> [THE PROBLEM] Please copy the data exactly as it stands, minus the images.

[Coordinate-based object records]
◆ ◆ ◆ ◆ ◆ ◆ ◆

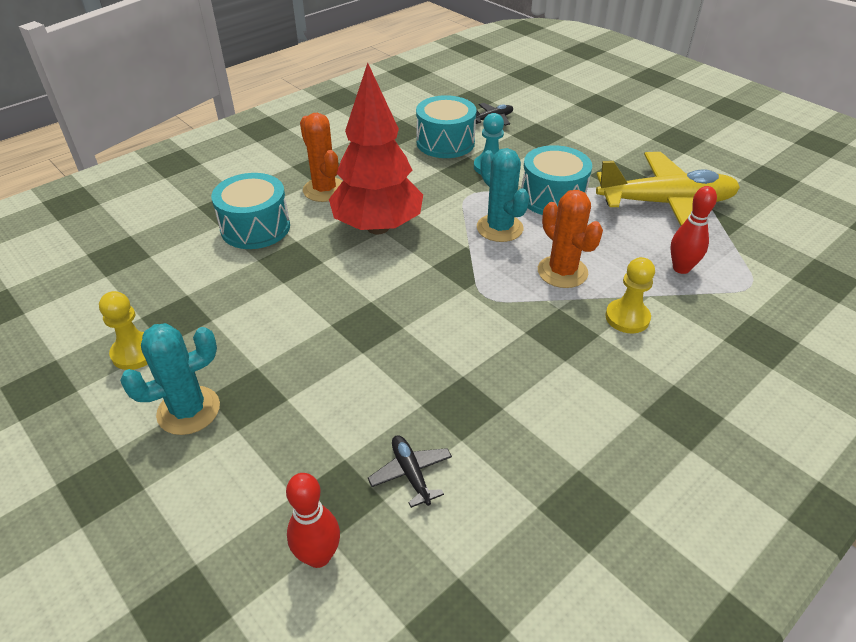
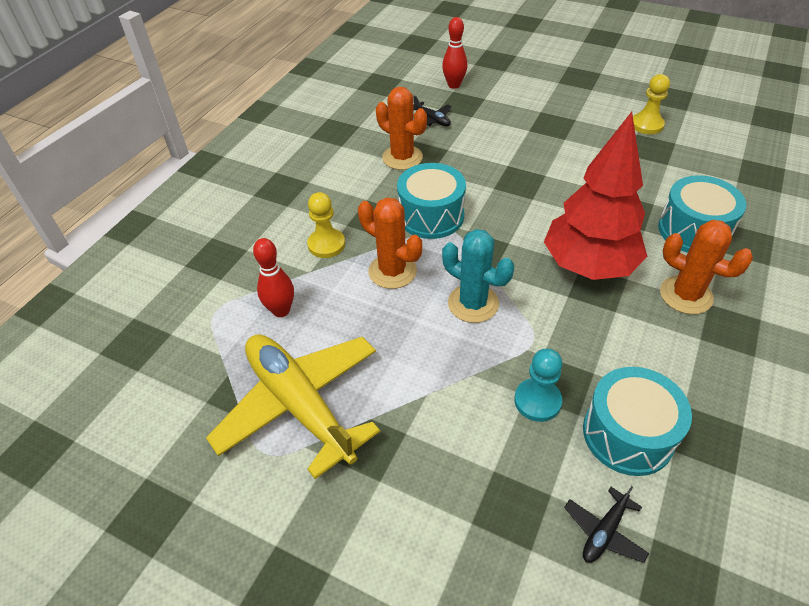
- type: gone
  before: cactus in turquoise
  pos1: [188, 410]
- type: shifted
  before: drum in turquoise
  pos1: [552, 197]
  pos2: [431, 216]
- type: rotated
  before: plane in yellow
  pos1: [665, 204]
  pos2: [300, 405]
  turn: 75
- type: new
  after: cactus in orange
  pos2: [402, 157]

◆ ◆ ◆ ◆ ◆ ◆ ◆

> [SOLUTION TO THIS EXERCISE]
- type: gone
  before: cactus in turquoise
  pos1: [188, 410]
- type: shifted
  before: drum in turquoise
  pos1: [552, 197]
  pos2: [431, 216]
- type: rotated
  before: plane in yellow
  pos1: [665, 204]
  pos2: [300, 405]
  turn: 75
- type: new
  after: cactus in orange
  pos2: [402, 157]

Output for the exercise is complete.